___ MATERIAL PROVIDED ___

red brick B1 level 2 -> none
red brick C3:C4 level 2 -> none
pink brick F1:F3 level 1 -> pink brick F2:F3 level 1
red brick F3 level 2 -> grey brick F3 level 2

___

- ACTION ITEM
Write out the entire listing exactly.

- EXERCISE RESULT
red brick B1 level 2 -> none
red brick C3:C4 level 2 -> none
pink brick F1:F3 level 1 -> pink brick F2:F3 level 1
red brick F3 level 2 -> grey brick F3 level 2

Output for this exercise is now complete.